Exercise details – Copy out only the span from the line with "IC3 pin IN-: IC3/IN+ -> GND" to the end of the data, both ends kept, word for word.

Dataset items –

● ● ● ● ●

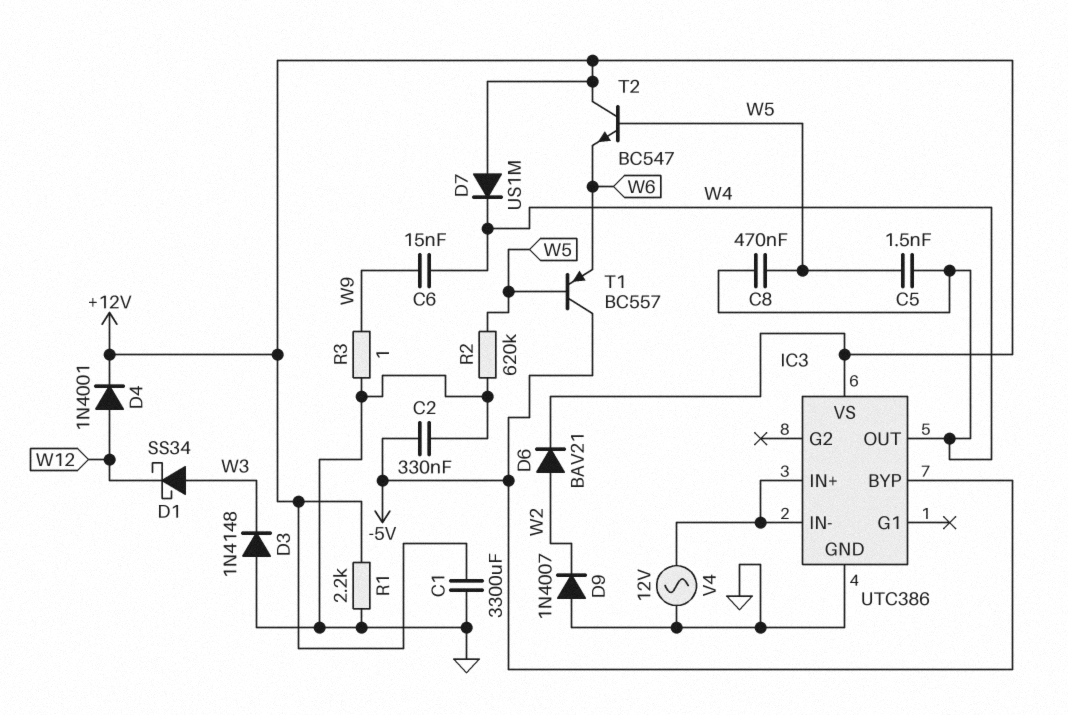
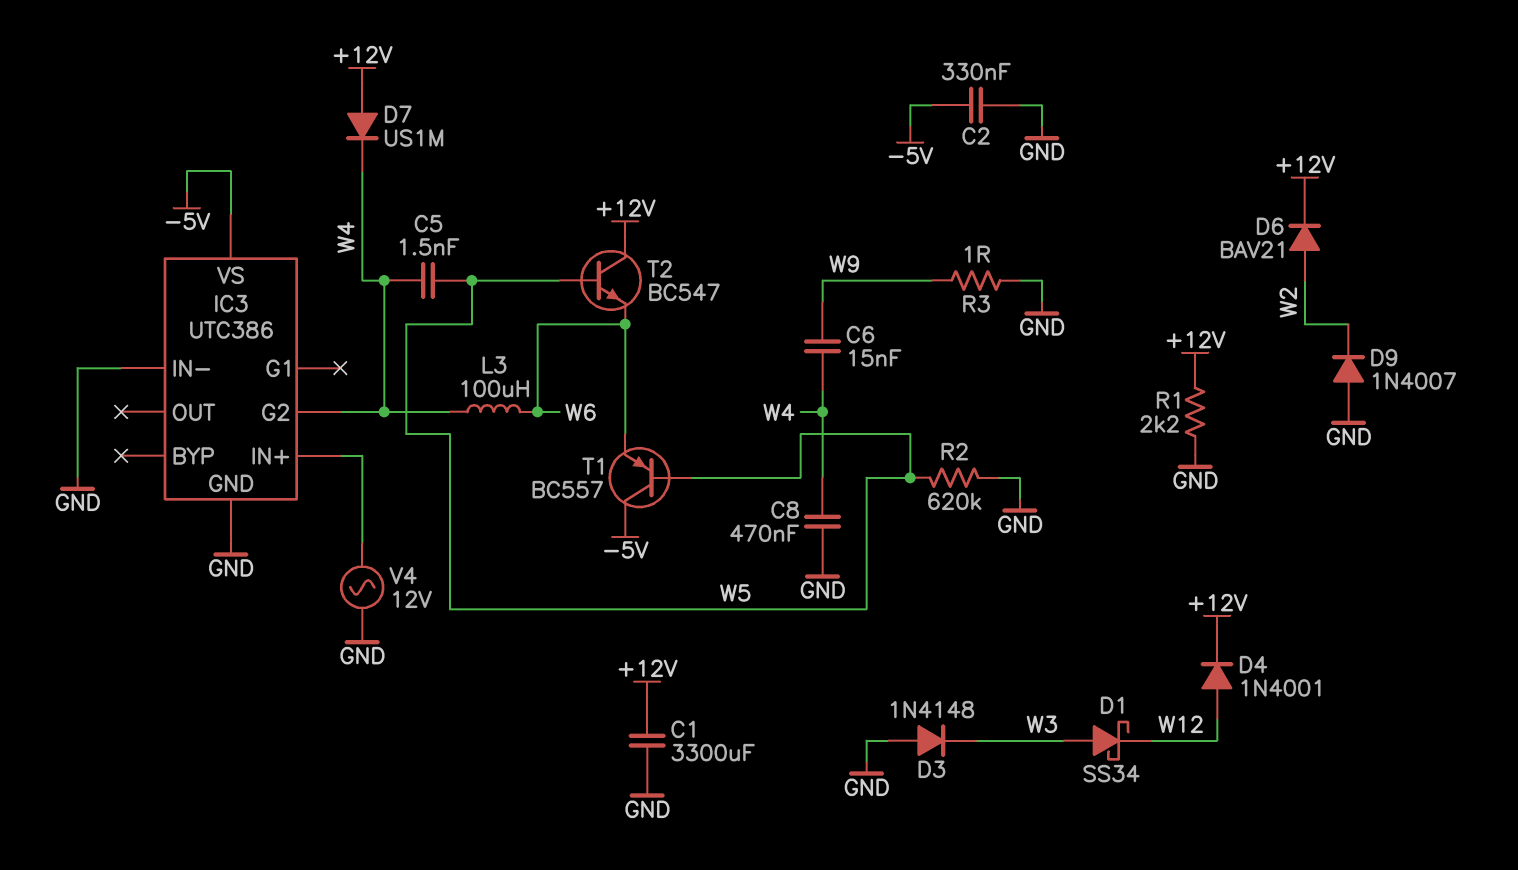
C8: 470nF (W4, W5) -> 470nF (GND, W4)
IC3 pin BYP: -5V -> none
IC3 pin G2: none -> W4
IC3 pin IN-: IC3/IN+ -> GND
IC3 pin OUT: W4 -> none
IC3 pin VS: +12V -> -5V
L3: none -> 100uH (W4, W6)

● ● ● ● ●

Answer –
IC3 pin IN-: IC3/IN+ -> GND
IC3 pin OUT: W4 -> none
IC3 pin VS: +12V -> -5V
L3: none -> 100uH (W4, W6)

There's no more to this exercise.